Keep each line of the material that includes "grau", and leave out the rest.

====== DATA PROVIDED

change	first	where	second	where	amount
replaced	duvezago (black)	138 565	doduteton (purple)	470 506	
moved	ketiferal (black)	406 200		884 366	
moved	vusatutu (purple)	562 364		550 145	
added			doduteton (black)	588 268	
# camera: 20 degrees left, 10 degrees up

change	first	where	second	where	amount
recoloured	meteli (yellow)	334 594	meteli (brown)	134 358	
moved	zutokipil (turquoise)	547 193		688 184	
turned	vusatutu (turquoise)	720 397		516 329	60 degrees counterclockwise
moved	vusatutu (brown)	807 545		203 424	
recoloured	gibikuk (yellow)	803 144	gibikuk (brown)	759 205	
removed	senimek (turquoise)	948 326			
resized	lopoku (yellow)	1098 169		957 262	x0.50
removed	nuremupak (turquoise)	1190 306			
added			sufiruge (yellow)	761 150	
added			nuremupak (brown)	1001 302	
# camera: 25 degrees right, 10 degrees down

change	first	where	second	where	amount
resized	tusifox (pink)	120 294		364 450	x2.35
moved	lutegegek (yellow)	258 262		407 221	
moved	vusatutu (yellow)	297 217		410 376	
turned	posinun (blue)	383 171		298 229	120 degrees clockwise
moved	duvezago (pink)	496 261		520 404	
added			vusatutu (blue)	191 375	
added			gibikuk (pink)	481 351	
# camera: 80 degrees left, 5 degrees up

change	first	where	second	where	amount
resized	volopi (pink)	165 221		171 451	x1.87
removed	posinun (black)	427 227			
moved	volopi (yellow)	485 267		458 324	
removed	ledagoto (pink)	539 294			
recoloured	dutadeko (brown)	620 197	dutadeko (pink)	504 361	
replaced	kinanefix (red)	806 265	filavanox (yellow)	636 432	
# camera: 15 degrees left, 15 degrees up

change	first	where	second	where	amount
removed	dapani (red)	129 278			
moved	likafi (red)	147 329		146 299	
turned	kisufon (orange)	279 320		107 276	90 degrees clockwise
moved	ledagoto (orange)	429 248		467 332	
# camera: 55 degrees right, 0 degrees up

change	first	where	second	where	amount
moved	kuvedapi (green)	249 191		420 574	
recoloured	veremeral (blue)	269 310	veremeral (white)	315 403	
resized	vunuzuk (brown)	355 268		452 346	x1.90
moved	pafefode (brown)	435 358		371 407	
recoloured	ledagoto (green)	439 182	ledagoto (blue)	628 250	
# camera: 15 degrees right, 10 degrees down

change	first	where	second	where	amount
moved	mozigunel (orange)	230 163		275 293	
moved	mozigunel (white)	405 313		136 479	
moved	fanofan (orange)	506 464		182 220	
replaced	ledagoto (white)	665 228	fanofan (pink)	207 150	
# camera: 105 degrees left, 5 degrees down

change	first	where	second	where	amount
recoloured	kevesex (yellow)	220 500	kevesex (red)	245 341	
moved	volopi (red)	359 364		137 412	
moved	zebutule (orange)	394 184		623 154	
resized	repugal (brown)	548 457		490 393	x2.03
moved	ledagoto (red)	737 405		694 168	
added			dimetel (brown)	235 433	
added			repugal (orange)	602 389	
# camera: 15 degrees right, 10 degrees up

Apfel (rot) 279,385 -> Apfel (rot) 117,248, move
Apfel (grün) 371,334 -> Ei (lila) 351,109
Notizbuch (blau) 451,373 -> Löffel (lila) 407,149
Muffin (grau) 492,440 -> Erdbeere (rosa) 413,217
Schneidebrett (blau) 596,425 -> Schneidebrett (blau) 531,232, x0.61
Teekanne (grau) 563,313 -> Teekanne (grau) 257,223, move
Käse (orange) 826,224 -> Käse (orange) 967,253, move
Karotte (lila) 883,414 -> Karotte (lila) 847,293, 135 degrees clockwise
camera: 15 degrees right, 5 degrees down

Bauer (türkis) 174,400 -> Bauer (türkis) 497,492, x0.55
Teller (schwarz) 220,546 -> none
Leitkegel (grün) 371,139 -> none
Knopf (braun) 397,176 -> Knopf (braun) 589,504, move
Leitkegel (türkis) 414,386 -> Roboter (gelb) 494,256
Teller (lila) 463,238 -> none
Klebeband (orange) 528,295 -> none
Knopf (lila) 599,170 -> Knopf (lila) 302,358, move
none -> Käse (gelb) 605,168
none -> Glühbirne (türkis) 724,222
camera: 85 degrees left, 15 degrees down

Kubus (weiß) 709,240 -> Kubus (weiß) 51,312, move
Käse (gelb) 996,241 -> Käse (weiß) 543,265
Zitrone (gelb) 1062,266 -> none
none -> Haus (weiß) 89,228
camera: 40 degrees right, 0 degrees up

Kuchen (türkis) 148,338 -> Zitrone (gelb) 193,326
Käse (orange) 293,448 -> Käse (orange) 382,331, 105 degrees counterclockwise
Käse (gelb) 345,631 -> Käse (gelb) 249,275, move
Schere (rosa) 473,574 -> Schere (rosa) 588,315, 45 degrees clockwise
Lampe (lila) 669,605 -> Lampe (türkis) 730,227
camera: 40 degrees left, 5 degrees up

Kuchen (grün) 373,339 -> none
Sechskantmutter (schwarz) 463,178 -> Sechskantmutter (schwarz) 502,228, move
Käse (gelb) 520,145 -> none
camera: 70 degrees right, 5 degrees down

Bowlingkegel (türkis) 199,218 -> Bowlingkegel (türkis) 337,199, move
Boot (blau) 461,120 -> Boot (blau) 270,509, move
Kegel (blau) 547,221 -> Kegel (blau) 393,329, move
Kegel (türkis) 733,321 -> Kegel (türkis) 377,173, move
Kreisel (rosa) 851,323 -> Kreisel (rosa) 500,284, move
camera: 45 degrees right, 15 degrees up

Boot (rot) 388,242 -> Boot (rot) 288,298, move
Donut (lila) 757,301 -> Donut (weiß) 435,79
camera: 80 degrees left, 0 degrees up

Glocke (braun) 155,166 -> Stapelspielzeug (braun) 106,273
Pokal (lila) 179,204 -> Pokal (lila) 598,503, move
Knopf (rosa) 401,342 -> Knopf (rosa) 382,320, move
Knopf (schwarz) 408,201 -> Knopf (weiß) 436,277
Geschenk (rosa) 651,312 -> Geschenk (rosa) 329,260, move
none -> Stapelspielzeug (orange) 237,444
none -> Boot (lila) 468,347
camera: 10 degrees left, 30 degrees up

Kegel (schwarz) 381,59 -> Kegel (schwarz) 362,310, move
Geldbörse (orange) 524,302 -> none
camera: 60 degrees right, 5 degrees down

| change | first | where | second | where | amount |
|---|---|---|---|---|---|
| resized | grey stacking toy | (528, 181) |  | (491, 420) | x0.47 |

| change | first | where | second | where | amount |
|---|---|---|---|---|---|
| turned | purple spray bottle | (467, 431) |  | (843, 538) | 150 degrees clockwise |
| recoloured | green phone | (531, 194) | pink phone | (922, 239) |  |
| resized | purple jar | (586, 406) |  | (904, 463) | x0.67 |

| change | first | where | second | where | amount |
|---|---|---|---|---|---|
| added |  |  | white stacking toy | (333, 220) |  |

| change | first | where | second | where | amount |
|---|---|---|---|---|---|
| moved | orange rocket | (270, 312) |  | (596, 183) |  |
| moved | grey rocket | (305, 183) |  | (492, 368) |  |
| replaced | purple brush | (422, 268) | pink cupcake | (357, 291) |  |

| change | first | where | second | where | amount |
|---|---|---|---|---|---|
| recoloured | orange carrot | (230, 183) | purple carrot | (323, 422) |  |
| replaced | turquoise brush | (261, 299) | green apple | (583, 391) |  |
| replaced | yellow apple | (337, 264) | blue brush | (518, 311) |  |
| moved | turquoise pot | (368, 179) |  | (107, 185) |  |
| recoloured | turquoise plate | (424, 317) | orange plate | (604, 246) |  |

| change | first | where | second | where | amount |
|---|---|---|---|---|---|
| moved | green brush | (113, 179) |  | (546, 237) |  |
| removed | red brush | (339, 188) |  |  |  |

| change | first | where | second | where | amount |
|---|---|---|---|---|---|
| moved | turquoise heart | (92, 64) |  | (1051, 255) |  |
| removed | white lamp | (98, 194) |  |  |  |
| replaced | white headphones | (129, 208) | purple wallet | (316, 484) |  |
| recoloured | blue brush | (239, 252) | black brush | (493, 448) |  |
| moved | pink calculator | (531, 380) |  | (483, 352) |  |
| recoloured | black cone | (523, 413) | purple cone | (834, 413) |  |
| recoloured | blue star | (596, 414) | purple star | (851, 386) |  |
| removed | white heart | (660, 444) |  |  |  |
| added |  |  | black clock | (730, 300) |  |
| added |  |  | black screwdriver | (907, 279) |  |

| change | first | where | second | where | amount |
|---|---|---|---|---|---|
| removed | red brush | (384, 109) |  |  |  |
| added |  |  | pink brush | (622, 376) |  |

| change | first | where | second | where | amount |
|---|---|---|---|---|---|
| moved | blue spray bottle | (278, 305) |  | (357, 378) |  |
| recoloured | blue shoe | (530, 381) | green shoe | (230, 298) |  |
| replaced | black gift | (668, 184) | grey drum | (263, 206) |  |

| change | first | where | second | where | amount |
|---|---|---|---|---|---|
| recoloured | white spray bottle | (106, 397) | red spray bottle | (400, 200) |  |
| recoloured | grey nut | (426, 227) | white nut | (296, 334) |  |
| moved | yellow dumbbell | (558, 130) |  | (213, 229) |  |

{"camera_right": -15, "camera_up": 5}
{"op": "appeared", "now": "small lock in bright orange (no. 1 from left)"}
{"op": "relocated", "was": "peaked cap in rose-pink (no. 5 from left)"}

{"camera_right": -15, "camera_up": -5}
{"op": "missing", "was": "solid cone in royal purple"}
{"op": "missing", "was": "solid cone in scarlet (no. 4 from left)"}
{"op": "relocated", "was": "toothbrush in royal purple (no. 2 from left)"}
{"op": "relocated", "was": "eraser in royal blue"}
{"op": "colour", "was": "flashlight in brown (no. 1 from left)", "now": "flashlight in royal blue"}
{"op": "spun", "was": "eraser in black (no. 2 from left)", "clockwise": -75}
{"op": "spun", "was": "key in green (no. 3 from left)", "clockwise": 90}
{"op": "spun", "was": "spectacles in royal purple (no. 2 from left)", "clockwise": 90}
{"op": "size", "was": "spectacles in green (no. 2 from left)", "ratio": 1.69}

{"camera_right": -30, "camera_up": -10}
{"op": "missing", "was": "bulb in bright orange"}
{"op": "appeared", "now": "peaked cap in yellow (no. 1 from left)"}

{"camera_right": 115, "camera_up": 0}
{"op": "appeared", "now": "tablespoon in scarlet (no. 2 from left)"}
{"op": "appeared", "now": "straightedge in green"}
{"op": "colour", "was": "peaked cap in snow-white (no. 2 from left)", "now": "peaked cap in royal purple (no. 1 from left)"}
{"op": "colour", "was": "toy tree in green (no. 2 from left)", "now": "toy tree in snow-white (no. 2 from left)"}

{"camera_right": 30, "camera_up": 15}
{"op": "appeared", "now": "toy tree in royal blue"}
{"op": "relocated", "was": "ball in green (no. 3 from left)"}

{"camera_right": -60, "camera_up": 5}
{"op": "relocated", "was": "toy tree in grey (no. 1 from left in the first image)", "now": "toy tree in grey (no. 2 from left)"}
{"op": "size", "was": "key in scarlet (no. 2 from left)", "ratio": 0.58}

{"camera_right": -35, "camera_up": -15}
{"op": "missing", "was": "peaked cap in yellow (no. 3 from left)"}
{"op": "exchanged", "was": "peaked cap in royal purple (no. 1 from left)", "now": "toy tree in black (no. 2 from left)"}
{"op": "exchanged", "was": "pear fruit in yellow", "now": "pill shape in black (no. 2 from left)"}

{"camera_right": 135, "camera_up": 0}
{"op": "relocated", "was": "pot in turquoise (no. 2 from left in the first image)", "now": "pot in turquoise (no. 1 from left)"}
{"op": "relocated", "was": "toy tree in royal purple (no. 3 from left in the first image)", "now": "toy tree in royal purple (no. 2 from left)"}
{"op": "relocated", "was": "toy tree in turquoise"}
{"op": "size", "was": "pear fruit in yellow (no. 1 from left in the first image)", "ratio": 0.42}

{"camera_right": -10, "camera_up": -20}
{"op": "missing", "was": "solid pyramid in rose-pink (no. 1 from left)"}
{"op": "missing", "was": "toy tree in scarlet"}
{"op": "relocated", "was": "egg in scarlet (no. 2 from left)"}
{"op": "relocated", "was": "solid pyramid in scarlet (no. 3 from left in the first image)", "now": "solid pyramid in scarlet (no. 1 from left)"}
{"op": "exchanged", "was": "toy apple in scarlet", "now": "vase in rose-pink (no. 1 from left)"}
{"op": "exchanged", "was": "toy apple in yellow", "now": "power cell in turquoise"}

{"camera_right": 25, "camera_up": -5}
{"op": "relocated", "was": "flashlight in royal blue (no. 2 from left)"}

============

RESPONSE FOR THIS EXERCISE:
Muffin (grau) 492,440 -> Erdbeere (rosa) 413,217
Teekanne (grau) 563,313 -> Teekanne (grau) 257,223, move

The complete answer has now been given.